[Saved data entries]
┏━━

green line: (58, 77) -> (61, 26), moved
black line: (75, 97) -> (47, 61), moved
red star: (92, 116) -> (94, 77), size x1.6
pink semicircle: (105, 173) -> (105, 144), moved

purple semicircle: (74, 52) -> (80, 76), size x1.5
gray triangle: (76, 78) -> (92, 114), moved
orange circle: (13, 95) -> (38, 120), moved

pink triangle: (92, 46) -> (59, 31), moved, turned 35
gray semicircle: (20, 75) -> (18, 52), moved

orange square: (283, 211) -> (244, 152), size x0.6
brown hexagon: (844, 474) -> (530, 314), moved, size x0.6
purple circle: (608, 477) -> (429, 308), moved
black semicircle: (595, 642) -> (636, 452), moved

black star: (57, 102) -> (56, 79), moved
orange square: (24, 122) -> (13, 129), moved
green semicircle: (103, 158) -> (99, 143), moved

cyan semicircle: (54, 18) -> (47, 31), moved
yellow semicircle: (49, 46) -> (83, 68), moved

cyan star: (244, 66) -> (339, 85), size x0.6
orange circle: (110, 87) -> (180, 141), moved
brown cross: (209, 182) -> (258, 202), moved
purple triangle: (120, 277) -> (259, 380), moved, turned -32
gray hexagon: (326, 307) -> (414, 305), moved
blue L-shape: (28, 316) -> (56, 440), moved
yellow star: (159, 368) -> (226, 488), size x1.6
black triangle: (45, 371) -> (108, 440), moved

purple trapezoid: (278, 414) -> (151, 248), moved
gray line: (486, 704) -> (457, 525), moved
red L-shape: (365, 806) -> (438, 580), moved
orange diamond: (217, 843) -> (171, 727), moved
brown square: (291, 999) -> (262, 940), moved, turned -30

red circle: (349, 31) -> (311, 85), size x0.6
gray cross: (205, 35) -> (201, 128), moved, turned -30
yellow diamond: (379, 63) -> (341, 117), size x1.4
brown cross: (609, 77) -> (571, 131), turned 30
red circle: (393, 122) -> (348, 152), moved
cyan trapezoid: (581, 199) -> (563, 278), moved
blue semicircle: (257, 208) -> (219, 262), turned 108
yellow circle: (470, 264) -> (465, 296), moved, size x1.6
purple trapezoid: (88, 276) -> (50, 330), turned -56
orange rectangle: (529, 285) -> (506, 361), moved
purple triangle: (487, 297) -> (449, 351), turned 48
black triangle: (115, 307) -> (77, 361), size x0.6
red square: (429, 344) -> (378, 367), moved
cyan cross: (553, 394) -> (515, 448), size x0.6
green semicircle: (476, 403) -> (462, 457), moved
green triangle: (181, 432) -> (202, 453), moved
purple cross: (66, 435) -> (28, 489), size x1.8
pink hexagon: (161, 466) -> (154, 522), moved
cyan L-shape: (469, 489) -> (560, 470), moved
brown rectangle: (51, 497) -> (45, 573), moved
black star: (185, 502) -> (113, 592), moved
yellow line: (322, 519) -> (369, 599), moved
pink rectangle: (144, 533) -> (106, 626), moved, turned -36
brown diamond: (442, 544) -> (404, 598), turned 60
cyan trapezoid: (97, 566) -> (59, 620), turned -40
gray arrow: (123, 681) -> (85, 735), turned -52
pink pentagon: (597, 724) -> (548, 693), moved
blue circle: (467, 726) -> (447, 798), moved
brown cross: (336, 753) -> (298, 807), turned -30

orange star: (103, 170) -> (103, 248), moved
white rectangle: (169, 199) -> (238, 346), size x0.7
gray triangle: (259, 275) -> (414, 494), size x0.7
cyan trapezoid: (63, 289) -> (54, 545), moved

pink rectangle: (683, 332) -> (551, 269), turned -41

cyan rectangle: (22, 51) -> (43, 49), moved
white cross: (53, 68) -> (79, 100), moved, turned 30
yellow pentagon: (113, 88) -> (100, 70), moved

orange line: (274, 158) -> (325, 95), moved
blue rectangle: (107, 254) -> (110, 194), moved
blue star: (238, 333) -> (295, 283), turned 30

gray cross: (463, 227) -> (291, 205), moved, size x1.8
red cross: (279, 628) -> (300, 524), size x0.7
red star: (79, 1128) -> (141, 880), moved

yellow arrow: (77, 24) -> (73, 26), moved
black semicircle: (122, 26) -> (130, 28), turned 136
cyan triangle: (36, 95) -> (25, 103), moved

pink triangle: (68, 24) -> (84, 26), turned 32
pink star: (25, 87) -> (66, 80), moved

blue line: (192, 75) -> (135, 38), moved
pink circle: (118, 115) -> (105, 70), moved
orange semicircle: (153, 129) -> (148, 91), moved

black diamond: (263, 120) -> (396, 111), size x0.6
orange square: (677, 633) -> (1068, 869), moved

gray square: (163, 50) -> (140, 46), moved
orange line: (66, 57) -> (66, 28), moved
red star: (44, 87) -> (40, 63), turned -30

┗━━

▸ Your goal: Out of the entries, report each line that contains the word "purple".

▸ Finished exercise:
purple semicircle: (74, 52) -> (80, 76), size x1.5
purple circle: (608, 477) -> (429, 308), moved
purple triangle: (120, 277) -> (259, 380), moved, turned -32
purple trapezoid: (278, 414) -> (151, 248), moved
purple trapezoid: (88, 276) -> (50, 330), turned -56
purple triangle: (487, 297) -> (449, 351), turned 48
purple cross: (66, 435) -> (28, 489), size x1.8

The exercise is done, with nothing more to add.